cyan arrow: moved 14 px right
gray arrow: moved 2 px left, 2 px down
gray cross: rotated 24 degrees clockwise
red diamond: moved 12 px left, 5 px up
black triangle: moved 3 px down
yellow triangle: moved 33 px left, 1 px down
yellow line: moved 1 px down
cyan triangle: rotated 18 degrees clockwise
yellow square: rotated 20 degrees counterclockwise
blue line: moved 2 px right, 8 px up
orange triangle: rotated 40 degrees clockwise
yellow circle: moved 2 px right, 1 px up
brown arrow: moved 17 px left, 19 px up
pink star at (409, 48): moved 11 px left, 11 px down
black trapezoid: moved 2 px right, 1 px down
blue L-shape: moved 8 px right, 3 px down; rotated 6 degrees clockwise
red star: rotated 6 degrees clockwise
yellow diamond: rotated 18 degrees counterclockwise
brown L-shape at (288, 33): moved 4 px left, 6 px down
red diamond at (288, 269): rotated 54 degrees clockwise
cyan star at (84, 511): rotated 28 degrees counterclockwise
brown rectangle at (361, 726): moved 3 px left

○ ○ ○ ○ ○ ○ ○

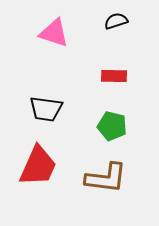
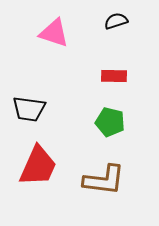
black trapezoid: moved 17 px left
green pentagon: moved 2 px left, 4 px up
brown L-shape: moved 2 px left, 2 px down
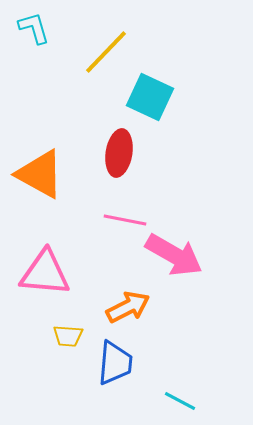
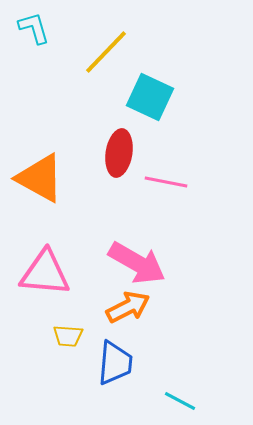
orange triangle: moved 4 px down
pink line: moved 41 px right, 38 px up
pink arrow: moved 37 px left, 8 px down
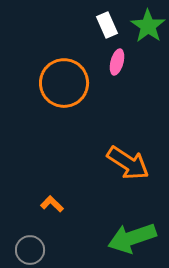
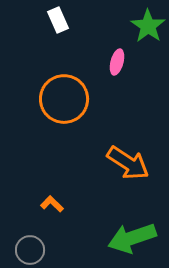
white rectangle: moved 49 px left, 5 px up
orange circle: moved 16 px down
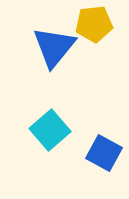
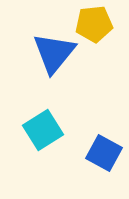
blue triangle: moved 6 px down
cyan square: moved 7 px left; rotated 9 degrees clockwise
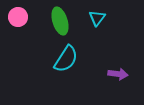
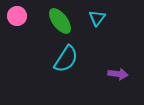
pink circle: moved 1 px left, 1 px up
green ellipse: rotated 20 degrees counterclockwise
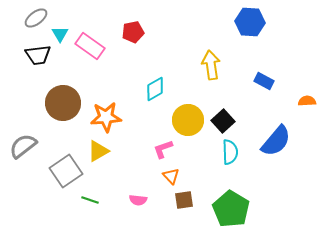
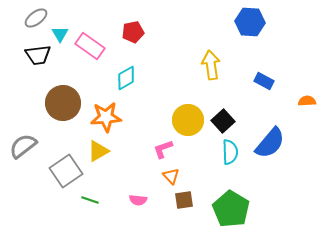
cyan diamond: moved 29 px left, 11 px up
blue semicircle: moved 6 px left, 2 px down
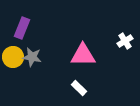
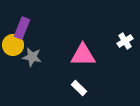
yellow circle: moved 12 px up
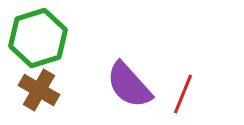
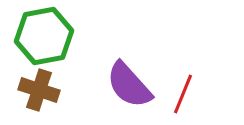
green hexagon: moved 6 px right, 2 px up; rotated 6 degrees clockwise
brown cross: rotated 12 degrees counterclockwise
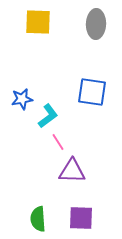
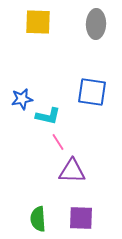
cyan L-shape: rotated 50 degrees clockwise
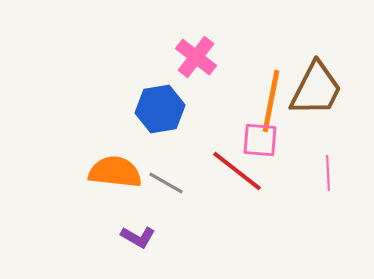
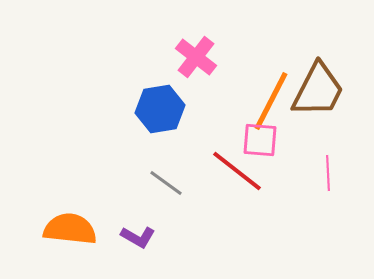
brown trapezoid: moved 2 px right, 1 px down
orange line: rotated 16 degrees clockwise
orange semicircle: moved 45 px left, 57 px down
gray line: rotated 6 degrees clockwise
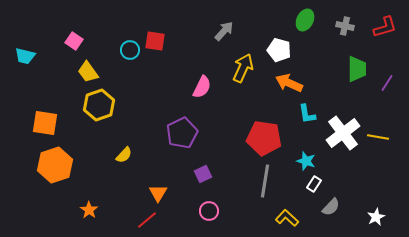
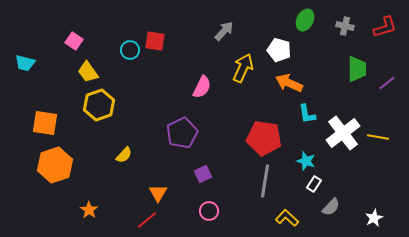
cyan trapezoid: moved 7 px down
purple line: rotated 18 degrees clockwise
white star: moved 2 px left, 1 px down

○ ○ ○ ○ ○ ○ ○

** EXERCISE BRIEF **
Print verbatim the lines of the material above between the line containing "orange triangle: moved 4 px down" and the line containing "white star: moved 2 px left, 1 px down", inclusive. Omit the pictures from your answer.

** RESPONSE TO THE EXERCISE **
orange triangle: moved 4 px down
pink line: moved 41 px right, 38 px up
pink arrow: moved 37 px left, 8 px down
white rectangle: moved 49 px left, 5 px up
orange circle: moved 16 px down
blue triangle: moved 6 px down
cyan square: moved 7 px left; rotated 9 degrees clockwise
pink circle: moved 1 px left, 1 px up
green ellipse: rotated 20 degrees counterclockwise
cyan diamond: moved 29 px left, 11 px up
blue semicircle: moved 6 px left, 2 px down
yellow circle: moved 12 px up
green hexagon: moved 6 px right, 2 px up; rotated 6 degrees clockwise
brown cross: rotated 12 degrees counterclockwise
cyan L-shape: rotated 50 degrees clockwise
brown trapezoid: moved 2 px right, 1 px down
orange line: rotated 16 degrees clockwise
orange semicircle: moved 45 px left, 57 px down
gray line: rotated 6 degrees clockwise
cyan trapezoid: moved 7 px down
purple line: rotated 18 degrees clockwise
white star: moved 2 px left, 1 px down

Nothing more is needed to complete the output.